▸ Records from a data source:
______________________________
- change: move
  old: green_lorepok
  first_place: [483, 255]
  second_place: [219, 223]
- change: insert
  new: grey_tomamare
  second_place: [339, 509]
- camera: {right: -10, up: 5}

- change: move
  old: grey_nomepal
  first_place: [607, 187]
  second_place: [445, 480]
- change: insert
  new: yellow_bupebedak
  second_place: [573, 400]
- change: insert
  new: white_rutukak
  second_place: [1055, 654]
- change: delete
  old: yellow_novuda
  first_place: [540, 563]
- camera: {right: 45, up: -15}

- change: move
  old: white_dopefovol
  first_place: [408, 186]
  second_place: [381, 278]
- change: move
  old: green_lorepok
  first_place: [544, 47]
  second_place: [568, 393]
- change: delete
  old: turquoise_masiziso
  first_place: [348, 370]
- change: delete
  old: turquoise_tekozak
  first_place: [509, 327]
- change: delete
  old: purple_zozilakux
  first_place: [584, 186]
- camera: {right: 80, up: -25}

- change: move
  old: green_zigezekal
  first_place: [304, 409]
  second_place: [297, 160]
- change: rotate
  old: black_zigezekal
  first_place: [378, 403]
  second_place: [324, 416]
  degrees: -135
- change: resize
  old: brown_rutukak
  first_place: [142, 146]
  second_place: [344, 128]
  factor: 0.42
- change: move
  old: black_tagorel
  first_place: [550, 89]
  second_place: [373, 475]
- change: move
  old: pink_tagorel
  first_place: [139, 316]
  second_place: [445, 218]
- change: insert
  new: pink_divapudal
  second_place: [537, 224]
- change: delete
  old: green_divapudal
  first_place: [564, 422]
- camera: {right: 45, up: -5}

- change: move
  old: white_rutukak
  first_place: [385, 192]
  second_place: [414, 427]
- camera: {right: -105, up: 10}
______________________________
▸ What you need to do:
Lines from the beginning of the data above through the line containing "second_place: [339, 509]" are to be returned exactly, and no others.

▸ Task result:
- change: move
  old: green_lorepok
  first_place: [483, 255]
  second_place: [219, 223]
- change: insert
  new: grey_tomamare
  second_place: [339, 509]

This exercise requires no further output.